May I have, exactly as written, the line containing "gray circle: (506, 351) -> (397, 524), moved" and every line after it through the end of the listing below, and nothing else?

***** Data for analysis *****

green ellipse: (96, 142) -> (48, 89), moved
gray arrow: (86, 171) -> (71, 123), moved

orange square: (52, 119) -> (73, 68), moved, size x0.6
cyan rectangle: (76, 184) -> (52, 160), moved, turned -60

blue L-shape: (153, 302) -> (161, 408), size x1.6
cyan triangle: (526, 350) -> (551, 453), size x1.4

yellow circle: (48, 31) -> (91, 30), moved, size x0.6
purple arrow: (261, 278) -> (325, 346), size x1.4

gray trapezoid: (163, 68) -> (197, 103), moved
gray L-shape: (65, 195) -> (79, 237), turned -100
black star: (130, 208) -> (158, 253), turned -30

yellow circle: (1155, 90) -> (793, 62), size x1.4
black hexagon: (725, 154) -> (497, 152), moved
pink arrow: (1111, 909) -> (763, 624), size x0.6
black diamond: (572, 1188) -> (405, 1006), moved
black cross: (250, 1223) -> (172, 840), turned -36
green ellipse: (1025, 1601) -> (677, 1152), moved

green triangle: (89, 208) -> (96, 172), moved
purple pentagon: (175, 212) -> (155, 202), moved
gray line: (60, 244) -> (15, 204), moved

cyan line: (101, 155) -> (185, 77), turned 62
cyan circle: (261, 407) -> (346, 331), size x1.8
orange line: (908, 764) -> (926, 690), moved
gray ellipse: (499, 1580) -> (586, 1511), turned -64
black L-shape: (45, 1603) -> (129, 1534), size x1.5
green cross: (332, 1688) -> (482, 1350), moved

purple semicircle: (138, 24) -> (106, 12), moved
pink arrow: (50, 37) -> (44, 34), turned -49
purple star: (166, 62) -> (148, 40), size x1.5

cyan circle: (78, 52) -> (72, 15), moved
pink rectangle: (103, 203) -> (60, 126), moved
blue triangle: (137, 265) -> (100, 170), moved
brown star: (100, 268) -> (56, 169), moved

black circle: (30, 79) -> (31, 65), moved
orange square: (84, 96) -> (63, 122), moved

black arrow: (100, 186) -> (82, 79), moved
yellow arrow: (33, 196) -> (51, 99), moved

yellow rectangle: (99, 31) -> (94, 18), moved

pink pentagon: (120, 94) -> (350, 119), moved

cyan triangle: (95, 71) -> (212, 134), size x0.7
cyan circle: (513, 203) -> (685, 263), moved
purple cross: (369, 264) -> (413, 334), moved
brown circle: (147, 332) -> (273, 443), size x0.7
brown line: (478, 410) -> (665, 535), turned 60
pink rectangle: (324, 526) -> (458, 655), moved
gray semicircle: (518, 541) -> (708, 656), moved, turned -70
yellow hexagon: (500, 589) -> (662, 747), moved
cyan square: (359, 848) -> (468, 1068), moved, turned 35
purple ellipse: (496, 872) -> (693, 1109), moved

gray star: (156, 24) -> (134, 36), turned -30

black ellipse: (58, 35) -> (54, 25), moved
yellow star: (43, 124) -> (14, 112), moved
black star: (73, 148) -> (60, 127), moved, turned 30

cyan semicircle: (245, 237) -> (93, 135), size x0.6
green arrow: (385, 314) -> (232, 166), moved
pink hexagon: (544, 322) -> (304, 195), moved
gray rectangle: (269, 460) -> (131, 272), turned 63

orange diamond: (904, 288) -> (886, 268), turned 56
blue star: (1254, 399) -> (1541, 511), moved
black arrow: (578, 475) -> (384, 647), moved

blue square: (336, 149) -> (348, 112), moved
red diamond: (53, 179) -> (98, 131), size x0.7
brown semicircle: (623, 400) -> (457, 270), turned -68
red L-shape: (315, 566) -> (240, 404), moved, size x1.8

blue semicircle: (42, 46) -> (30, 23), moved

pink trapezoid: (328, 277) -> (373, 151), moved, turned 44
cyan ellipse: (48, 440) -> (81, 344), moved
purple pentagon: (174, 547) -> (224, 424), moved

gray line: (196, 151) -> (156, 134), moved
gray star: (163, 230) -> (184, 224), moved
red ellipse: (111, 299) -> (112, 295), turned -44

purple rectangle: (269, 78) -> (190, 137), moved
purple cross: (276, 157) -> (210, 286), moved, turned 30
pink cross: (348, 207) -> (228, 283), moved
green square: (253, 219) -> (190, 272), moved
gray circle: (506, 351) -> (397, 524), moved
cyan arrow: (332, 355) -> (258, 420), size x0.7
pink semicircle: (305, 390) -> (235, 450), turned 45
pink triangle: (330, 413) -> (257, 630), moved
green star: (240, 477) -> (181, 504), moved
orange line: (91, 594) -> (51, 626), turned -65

*****

## Answer box
gray circle: (506, 351) -> (397, 524), moved
cyan arrow: (332, 355) -> (258, 420), size x0.7
pink semicircle: (305, 390) -> (235, 450), turned 45
pink triangle: (330, 413) -> (257, 630), moved
green star: (240, 477) -> (181, 504), moved
orange line: (91, 594) -> (51, 626), turned -65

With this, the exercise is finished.